Recorded information below:

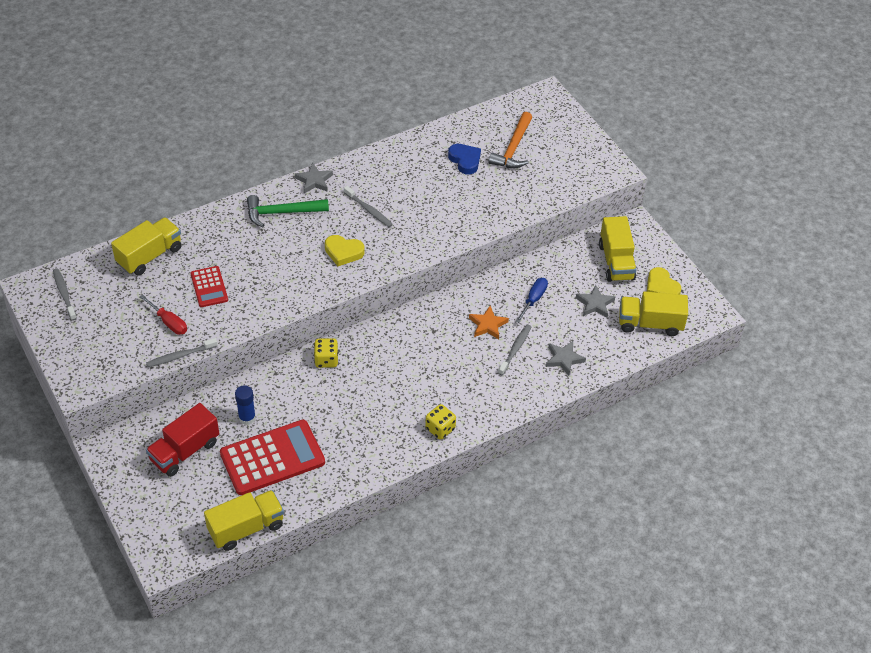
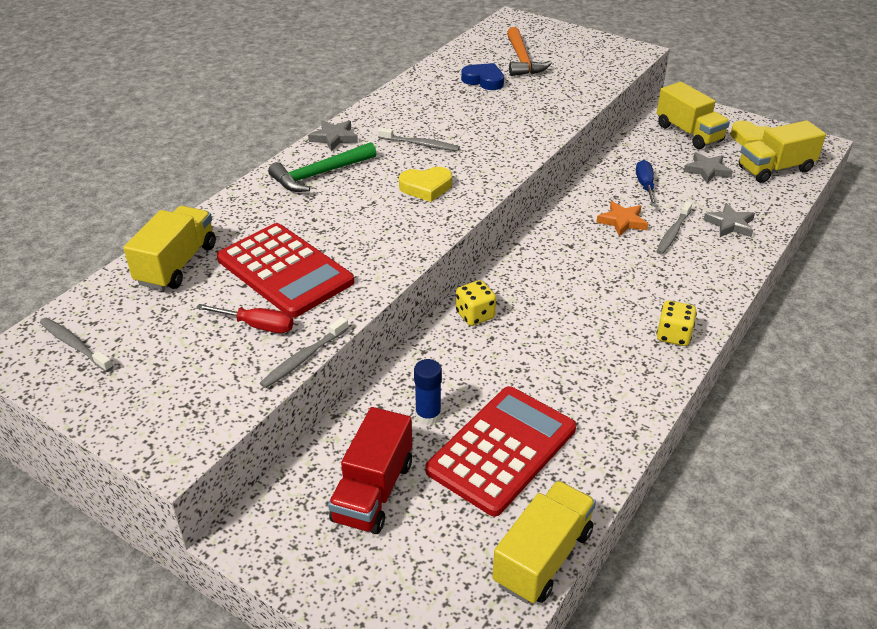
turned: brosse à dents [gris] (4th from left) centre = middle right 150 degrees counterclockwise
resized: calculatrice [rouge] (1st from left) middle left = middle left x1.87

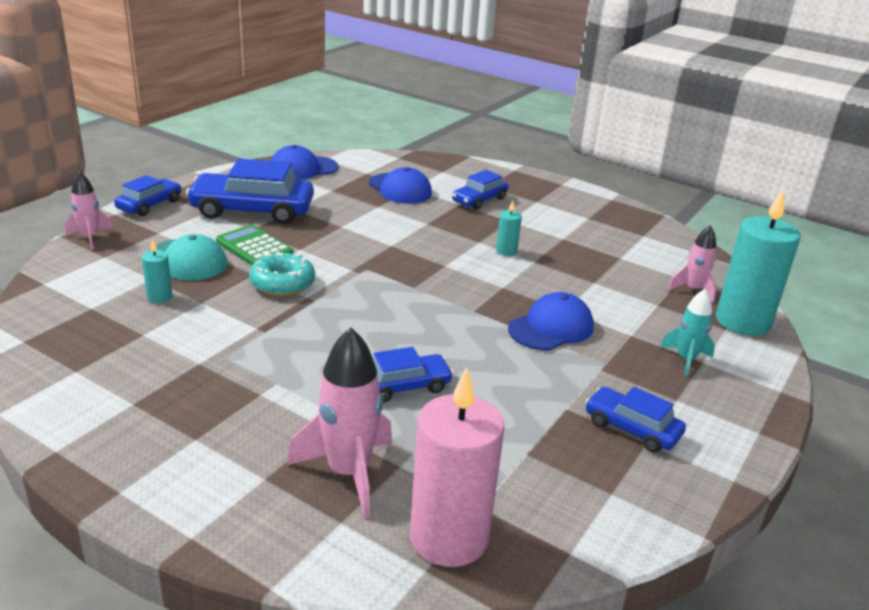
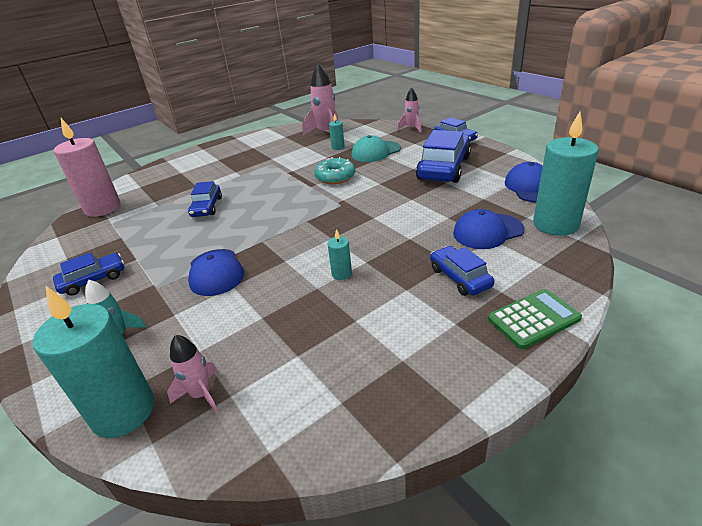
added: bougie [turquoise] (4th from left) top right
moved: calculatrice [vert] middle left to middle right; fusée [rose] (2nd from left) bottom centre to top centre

End of Recorded information.

Print the whole listing again exactly, please. No pictures.

■ Answer section ■
turned: brosse à dents [gris] (4th from left) centre = middle right 150 degrees counterclockwise
resized: calculatrice [rouge] (1st from left) middle left = middle left x1.87

added: bougie [turquoise] (4th from left) top right
moved: calculatrice [vert] middle left to middle right; fusée [rose] (2nd from left) bottom centre to top centre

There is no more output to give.